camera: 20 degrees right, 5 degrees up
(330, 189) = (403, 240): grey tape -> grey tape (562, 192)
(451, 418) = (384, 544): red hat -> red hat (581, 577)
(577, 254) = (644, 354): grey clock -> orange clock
******
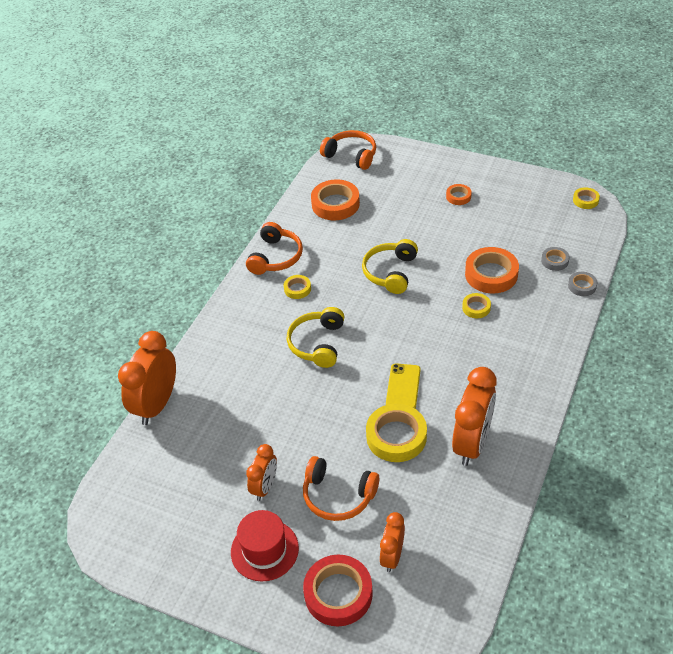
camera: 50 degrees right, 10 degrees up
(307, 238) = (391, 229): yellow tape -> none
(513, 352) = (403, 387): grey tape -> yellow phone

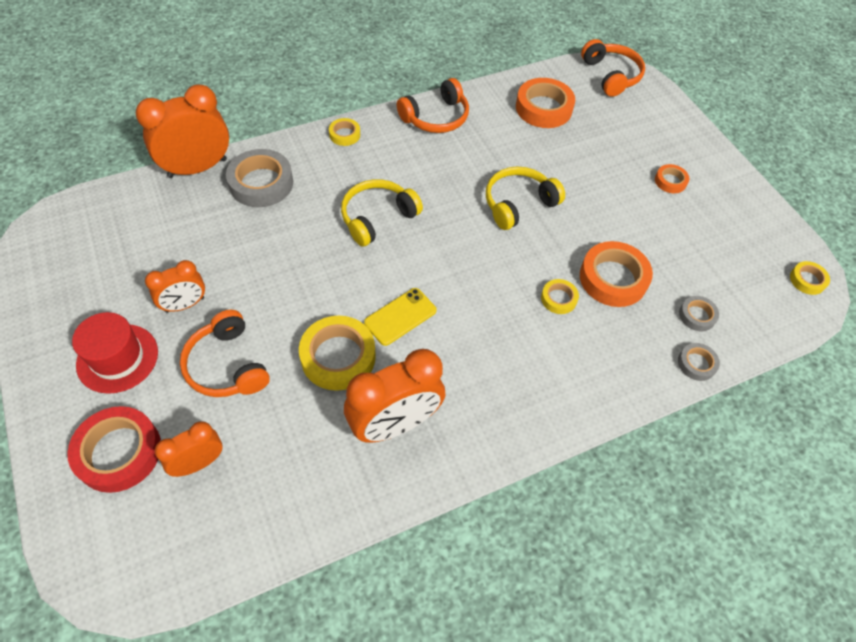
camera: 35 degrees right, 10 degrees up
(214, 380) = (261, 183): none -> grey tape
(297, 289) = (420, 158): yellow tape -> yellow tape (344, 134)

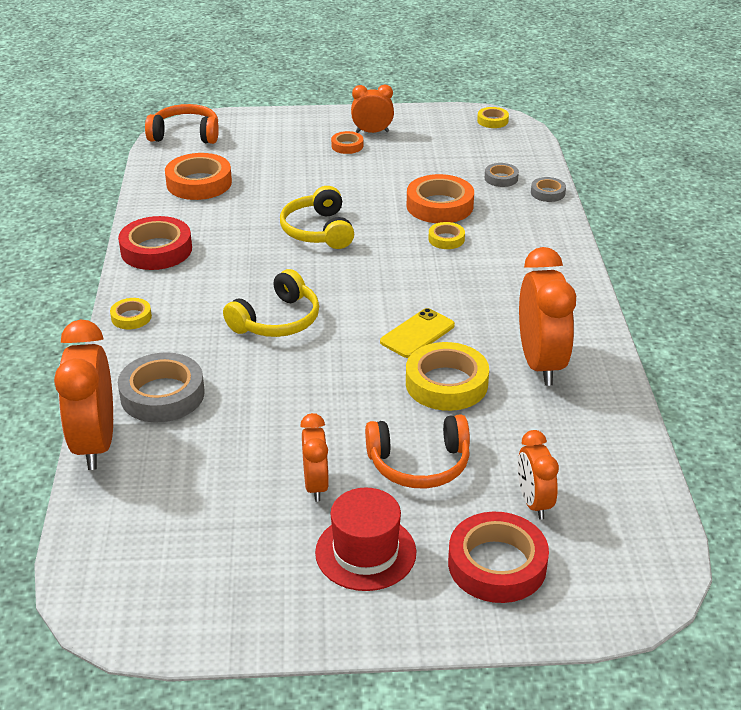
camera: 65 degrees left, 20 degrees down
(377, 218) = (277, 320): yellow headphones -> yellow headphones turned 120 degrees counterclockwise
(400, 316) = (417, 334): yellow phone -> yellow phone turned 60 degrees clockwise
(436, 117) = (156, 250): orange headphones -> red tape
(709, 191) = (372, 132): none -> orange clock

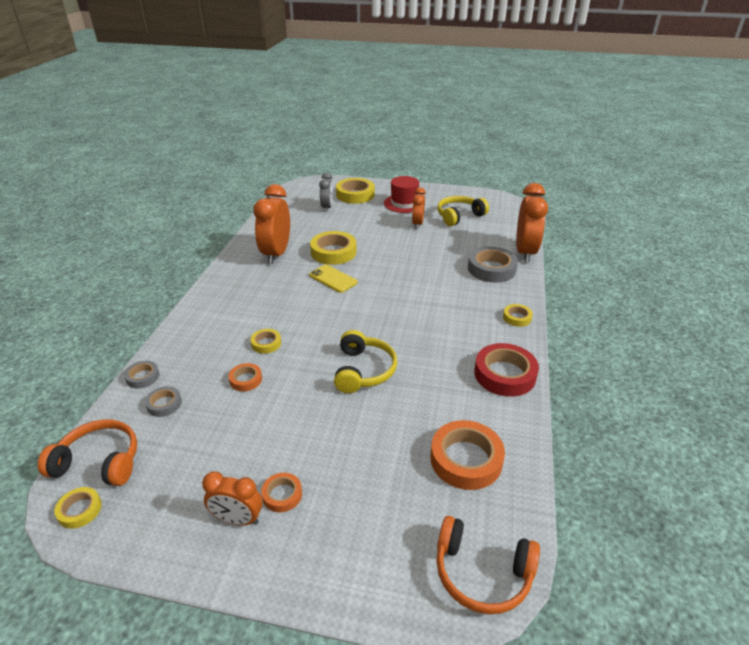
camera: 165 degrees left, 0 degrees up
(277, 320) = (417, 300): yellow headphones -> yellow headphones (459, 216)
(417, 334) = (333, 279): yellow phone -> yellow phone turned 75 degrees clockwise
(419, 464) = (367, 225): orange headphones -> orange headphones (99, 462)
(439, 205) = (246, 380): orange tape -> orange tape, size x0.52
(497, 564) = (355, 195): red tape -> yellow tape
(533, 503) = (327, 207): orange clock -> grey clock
******
Exercise requirements
Taking the material above, give again exactly the lines from the one holding "camera: 35 degrees right, 10 degrees up" through the one holding "(533, 503) = (327, 207): orange", with both ends and without pictures.

Response for this exercise
camera: 35 degrees right, 10 degrees up
(214, 380) = (261, 183): none -> grey tape
(297, 289) = (420, 158): yellow tape -> yellow tape (344, 134)

camera: 65 degrees left, 20 degrees down
(377, 218) = (277, 320): yellow headphones -> yellow headphones turned 120 degrees counterclockwise
(400, 316) = (417, 334): yellow phone -> yellow phone turned 60 degrees clockwise
(436, 117) = (156, 250): orange headphones -> red tape
(709, 191) = (372, 132): none -> orange clock

camera: 165 degrees left, 0 degrees up
(277, 320) = (417, 300): yellow headphones -> yellow headphones (459, 216)
(417, 334) = (333, 279): yellow phone -> yellow phone turned 75 degrees clockwise
(419, 464) = (367, 225): orange headphones -> orange headphones (99, 462)
(439, 205) = (246, 380): orange tape -> orange tape, size x0.52
(497, 564) = (355, 195): red tape -> yellow tape
(533, 503) = (327, 207): orange clock -> grey clock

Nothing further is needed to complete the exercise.